** Source information **
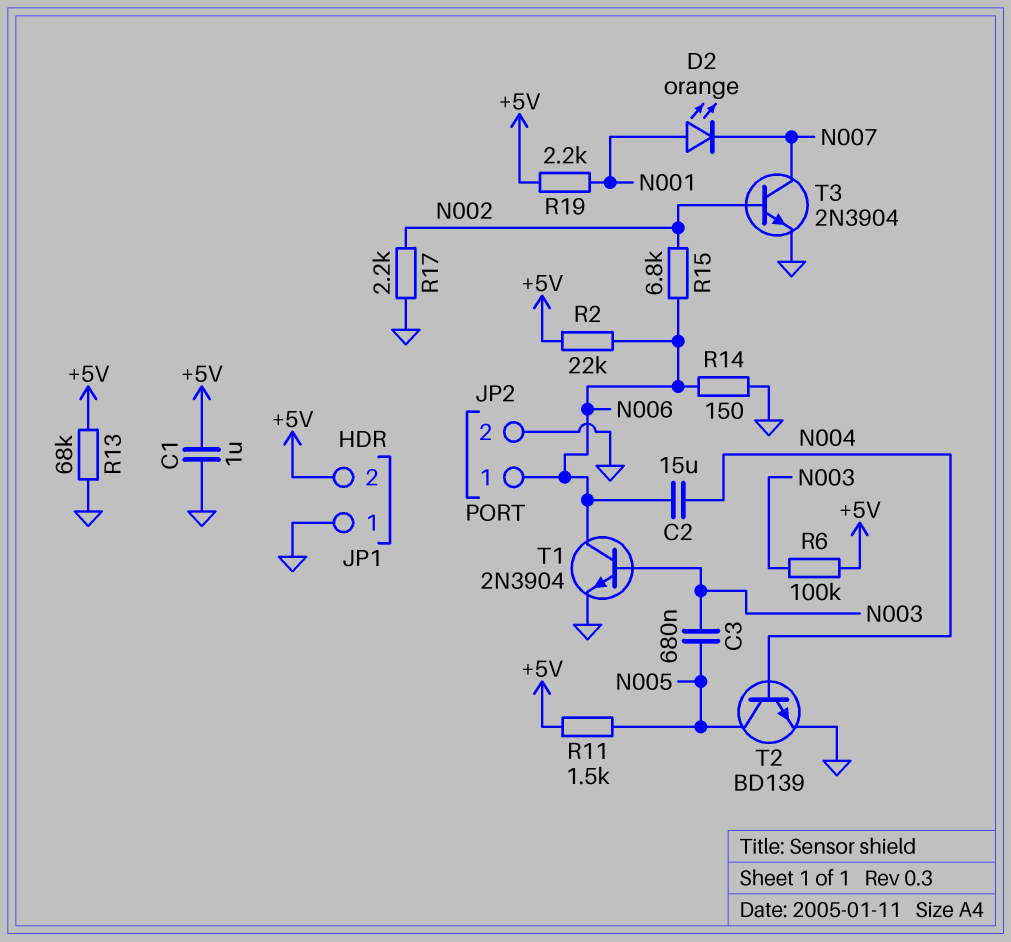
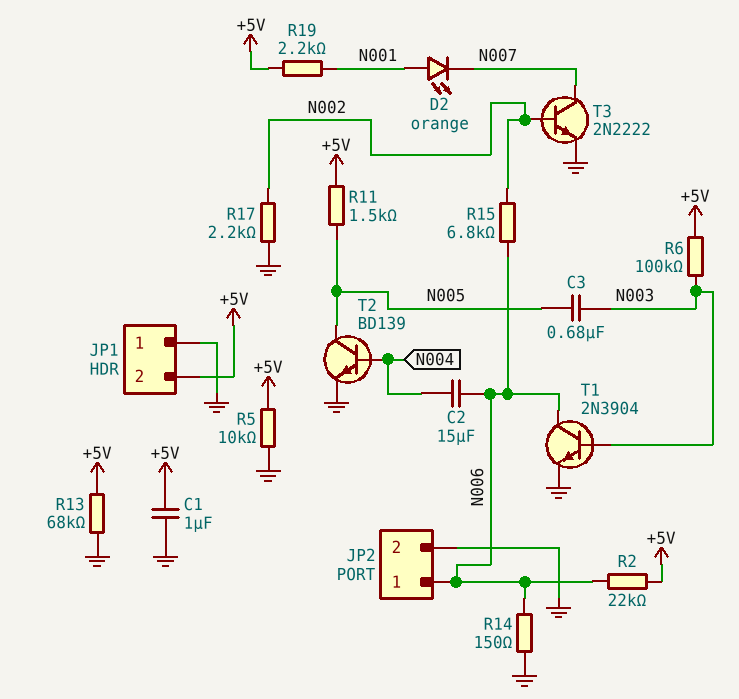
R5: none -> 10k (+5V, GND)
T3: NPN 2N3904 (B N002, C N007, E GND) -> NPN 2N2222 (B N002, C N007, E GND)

--

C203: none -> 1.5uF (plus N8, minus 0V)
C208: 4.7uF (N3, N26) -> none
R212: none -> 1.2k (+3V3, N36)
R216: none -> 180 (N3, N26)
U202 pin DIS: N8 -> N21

** Your assignment **
Reproduce exactly the entries above, limited to the lines from the one with "R5: none -> 10k (+5V, GND)" through the one with "T3: NPN 2N3904", both included.

** Answer box **
R5: none -> 10k (+5V, GND)
T3: NPN 2N3904 (B N002, C N007, E GND) -> NPN 2N2222 (B N002, C N007, E GND)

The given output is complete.